**DATA PROVIDED:**
────

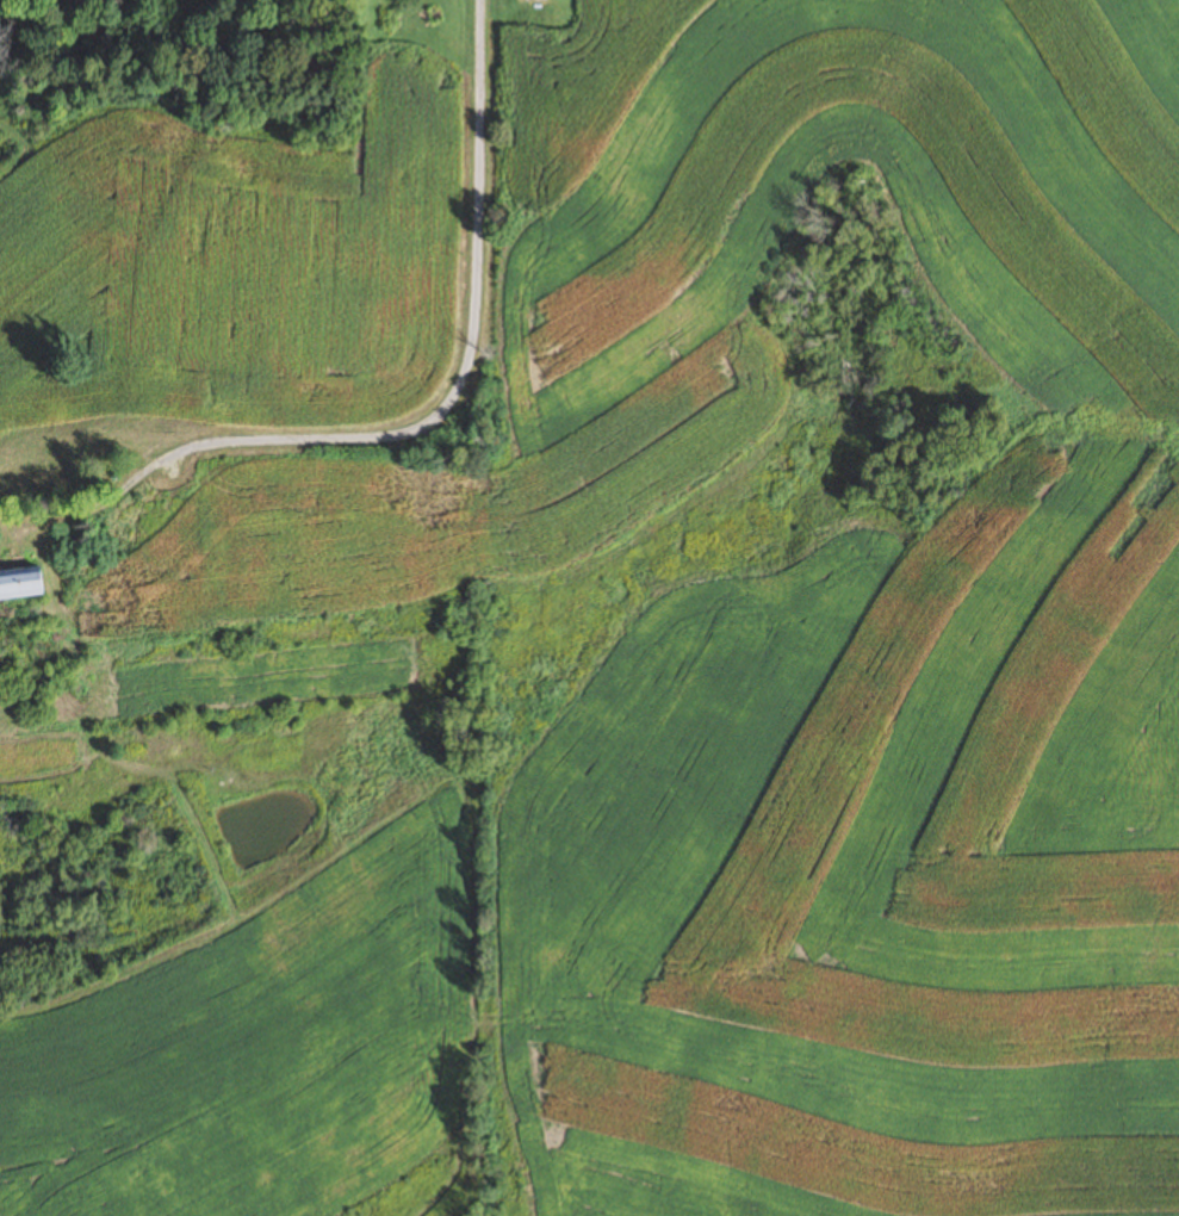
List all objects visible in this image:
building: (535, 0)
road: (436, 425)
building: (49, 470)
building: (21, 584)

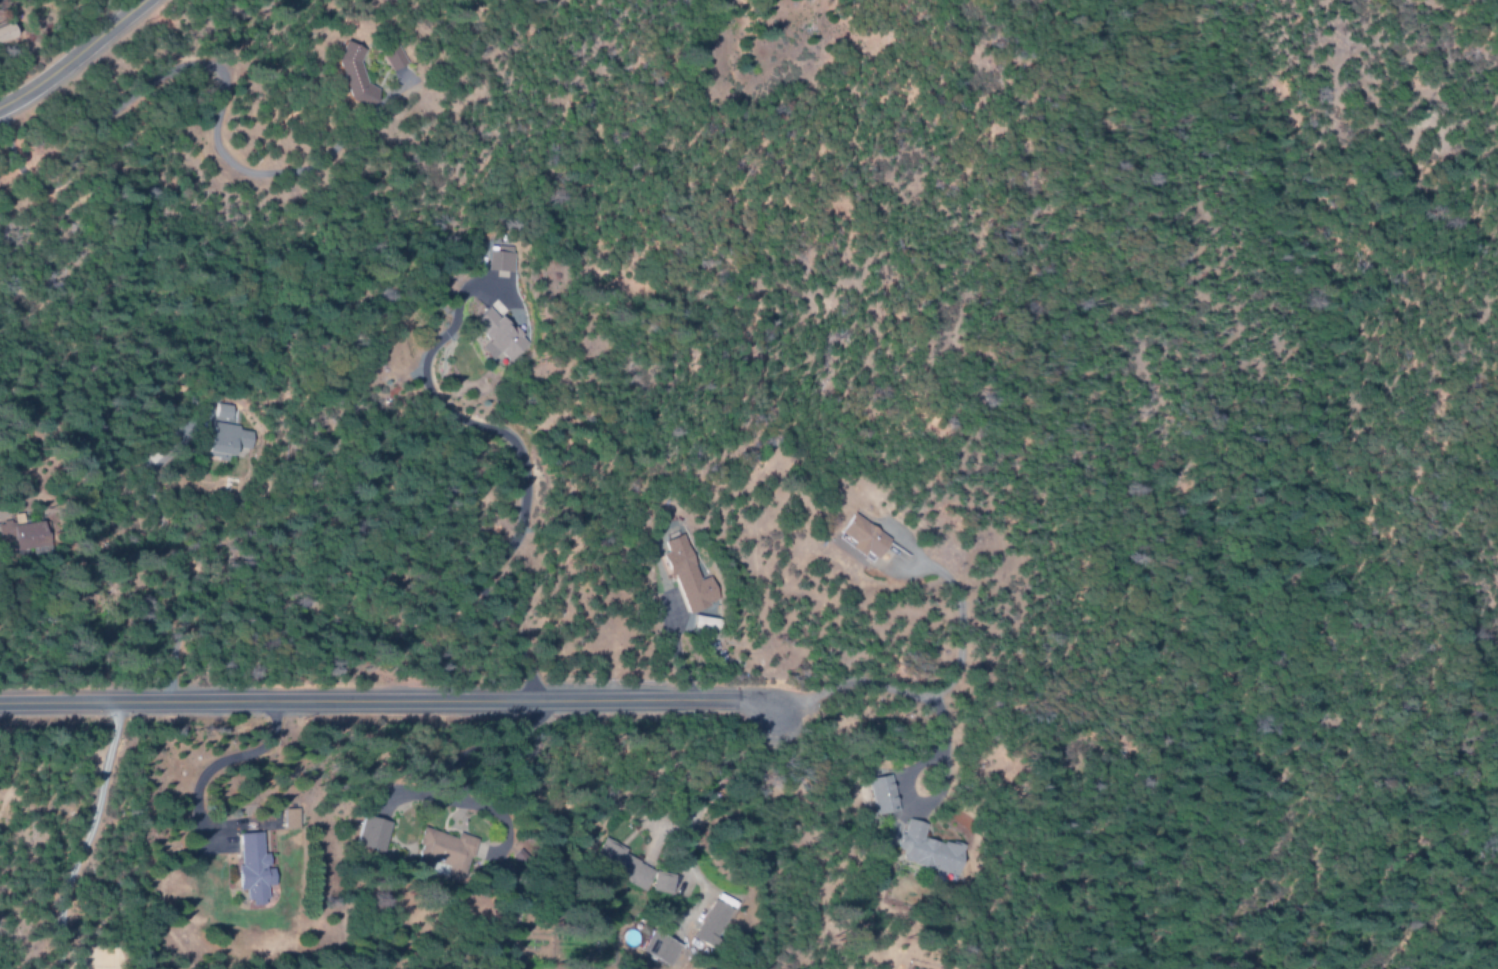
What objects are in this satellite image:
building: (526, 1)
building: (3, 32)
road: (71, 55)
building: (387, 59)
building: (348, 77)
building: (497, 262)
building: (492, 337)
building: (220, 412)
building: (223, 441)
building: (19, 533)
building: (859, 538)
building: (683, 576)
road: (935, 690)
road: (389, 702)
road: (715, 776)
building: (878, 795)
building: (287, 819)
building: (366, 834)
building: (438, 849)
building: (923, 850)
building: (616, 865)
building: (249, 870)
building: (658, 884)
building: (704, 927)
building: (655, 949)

────

**TRY IT:** Show every line of the entries above where the word "image" occurs.

**YOUR SOLUTION:**
List all objects visible in this image:
What objects are in this satellite image:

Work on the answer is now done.